Data for the task —
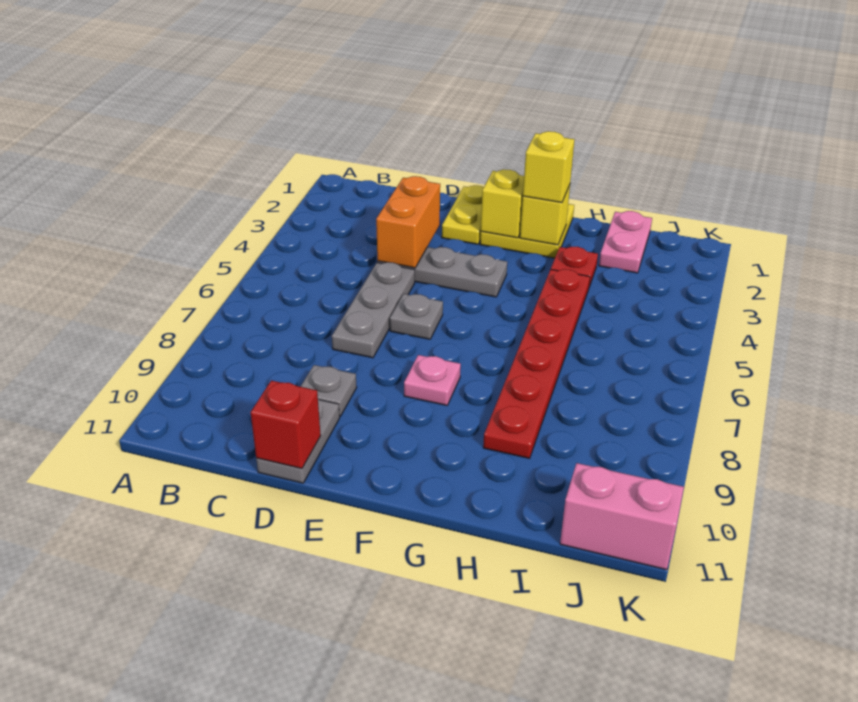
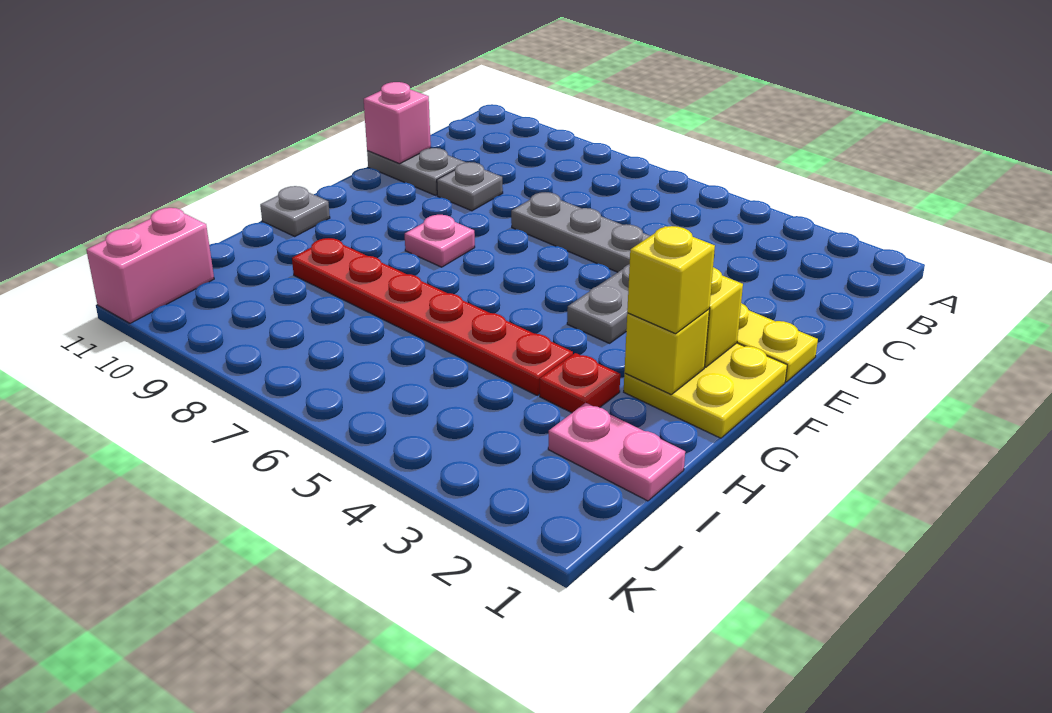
orange 1x2 brick [376,176,440,268] -> none
red 1x1 brick [251,380,321,469] -> pink 1x1 brick [364,82,431,164]
grey 1x1 plate [390,294,443,339] -> grey 1x1 plate moved to [260,186,330,236]

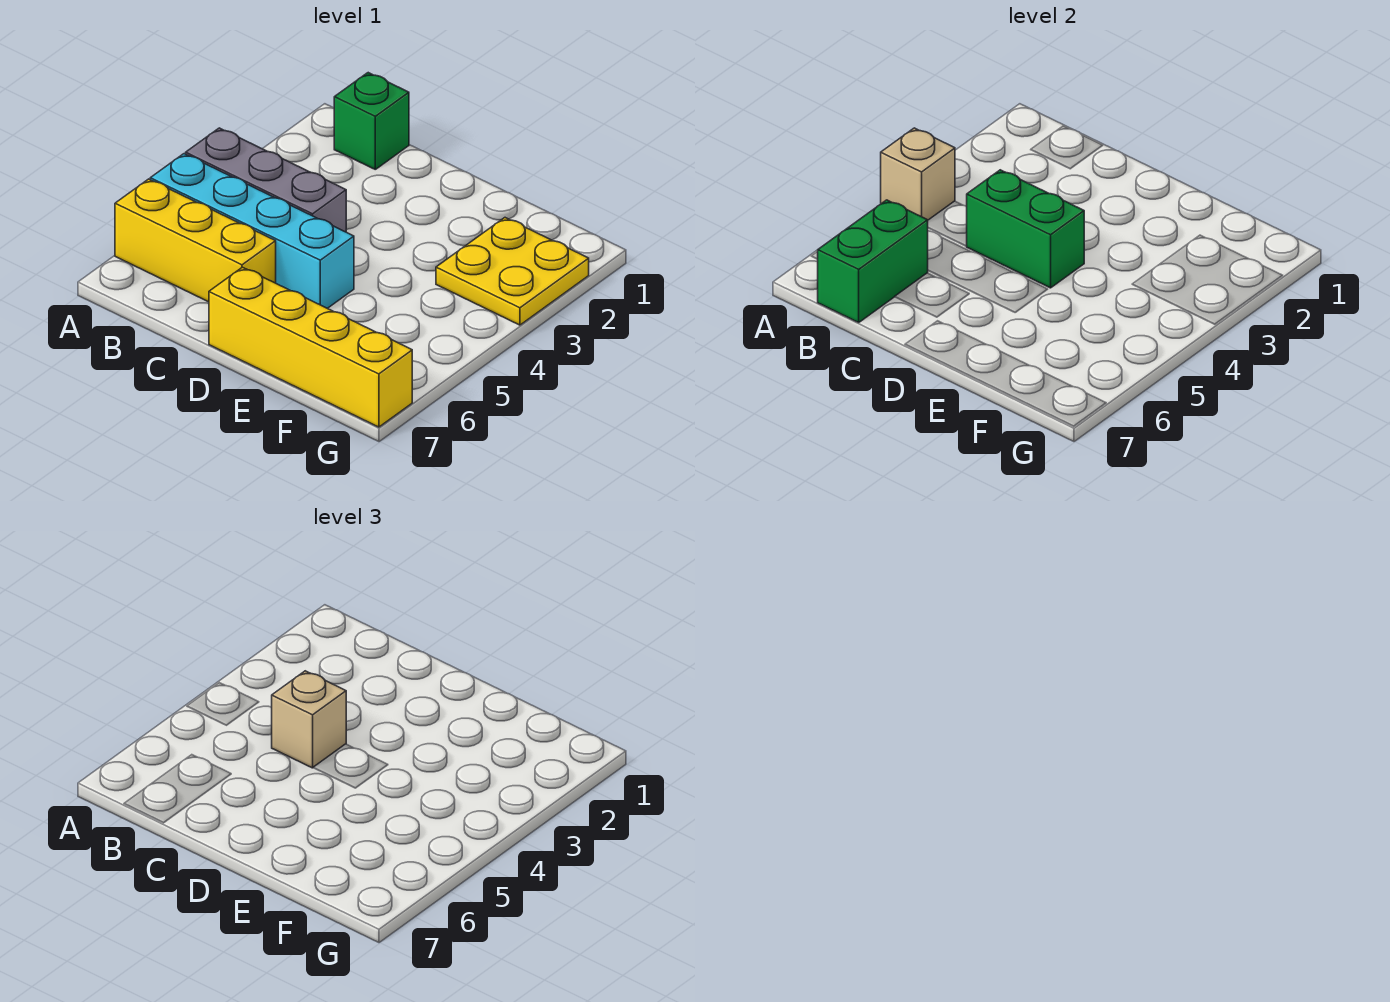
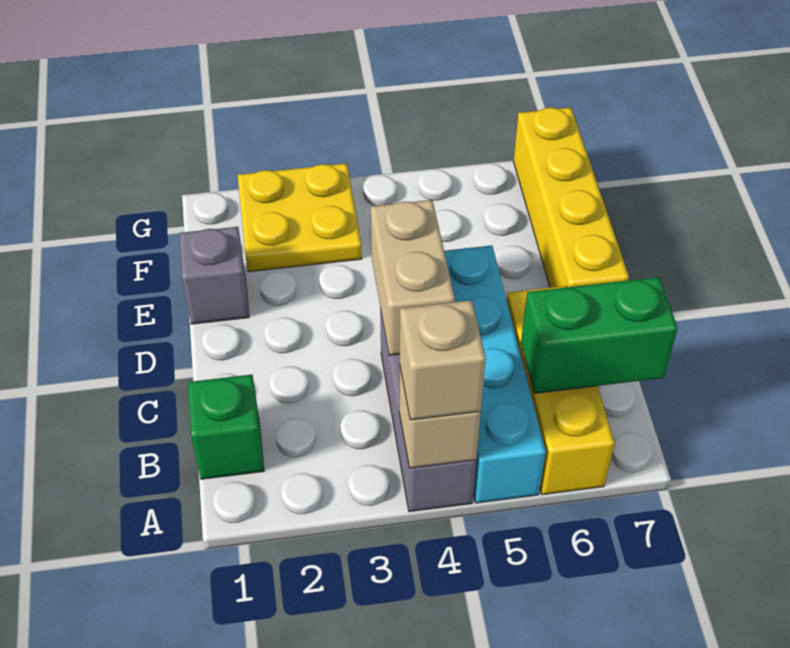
green 1x2 brick [967,170,1084,288] -> tan 1x2 brick [371,200,455,355]
tan 1x1 brick [272,671,346,768] -> tan 1x1 brick moved to [400,300,486,420]
none -> grey 1x1 brick [179,227,249,324]

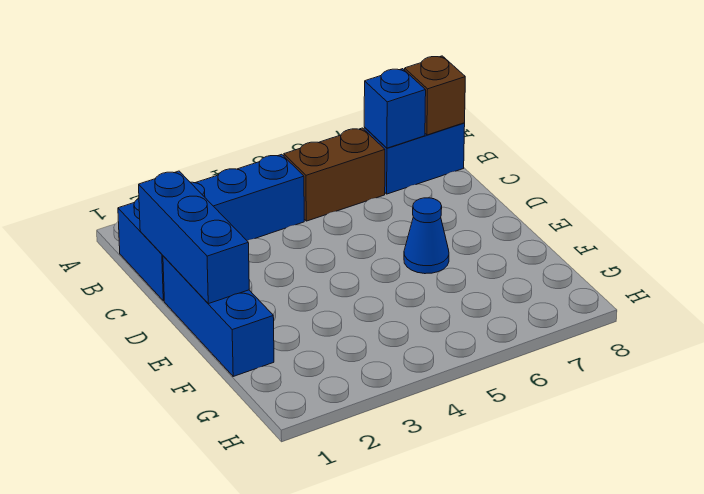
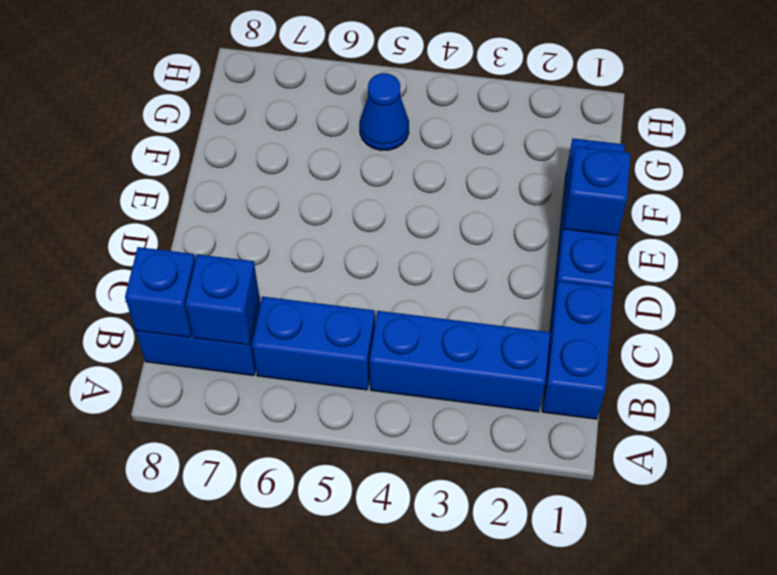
brown 1x2 brick [284,128,385,221] -> blue 1x2 brick [252,296,375,390]
brown 1x1 brick [405,56,465,135] -> blue 1x1 brick [125,247,195,338]
blue 1x3 brick [139,171,249,304] -> blue 1x1 brick [563,146,630,236]
blue 1x1 cone [404,198,449,274] -> blue 1x1 cone moved to [360,73,409,150]

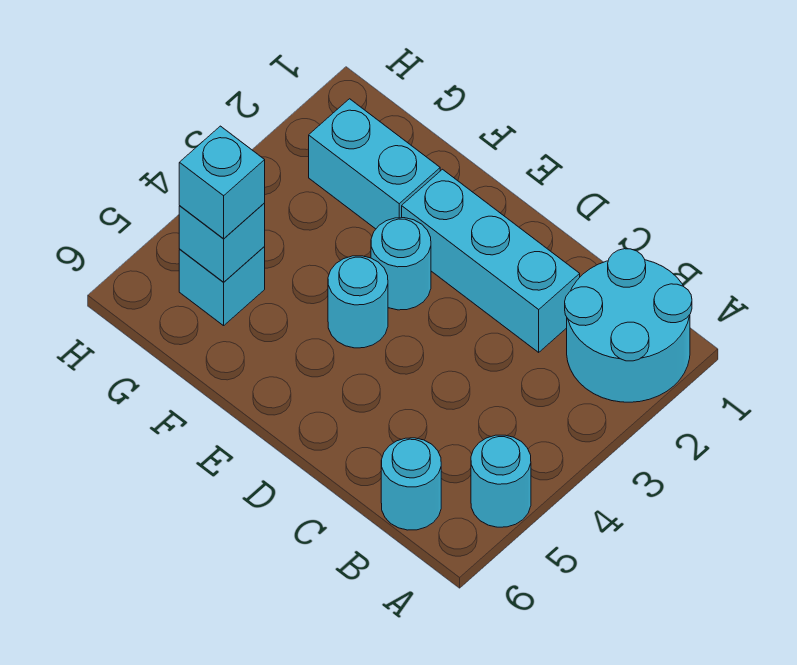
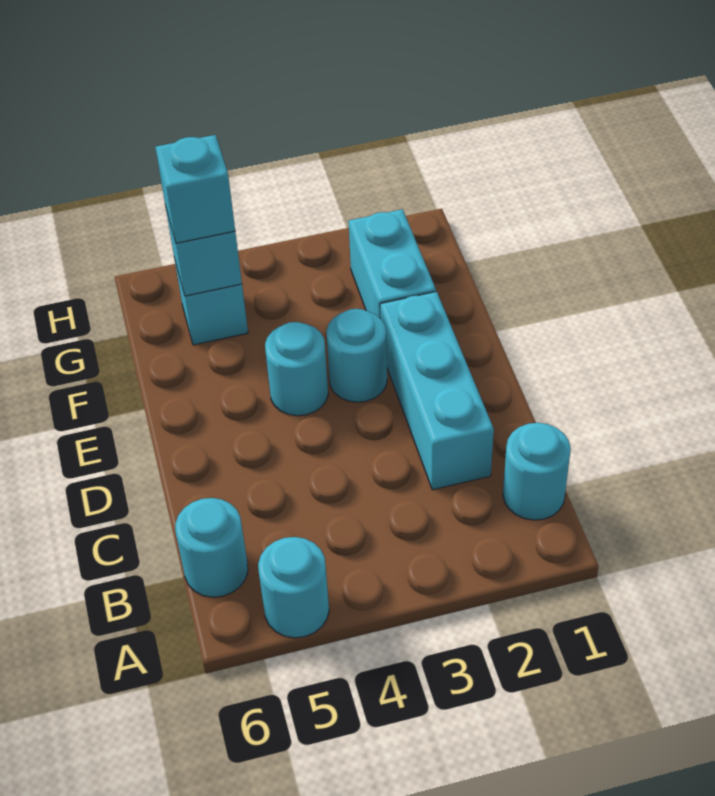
cyan 2x2 round brick [565,249,692,402] -> cyan 1x1 round brick [503,423,571,520]

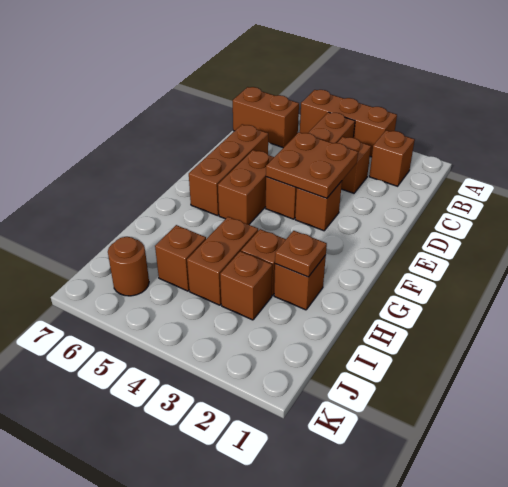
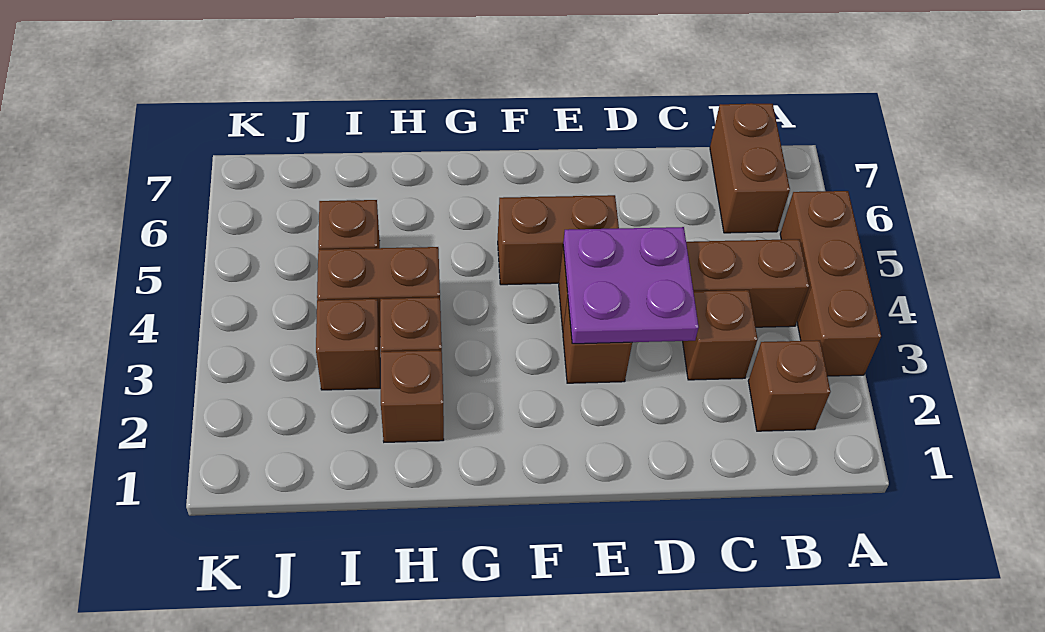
brown 2x2 plate [266,132,358,198] -> purple 2x2 plate [563,227,699,344]
brown 1x3 brick [189,124,268,216] -> none
brown 1x1 plate [275,231,327,277] -> none
brown 1x1 round brick [108,237,149,296] -> none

Work instructions — Your task is to repeat exactly the lines from the beginning of the data to the line that contains "green 1x2 brick", both ends included, leaving out pictures.

Your solution —
orange 1x2 brick [376,176,440,268] -> none
red 1x1 brick [251,380,321,469] -> pink 1x1 brick [364,82,431,164]
grey 1x1 plate [390,294,443,339] -> grey 1x1 plate moved to [260,186,330,236]

green 1x2 brick [967,170,1084,288] -> tan 1x2 brick [371,200,455,355]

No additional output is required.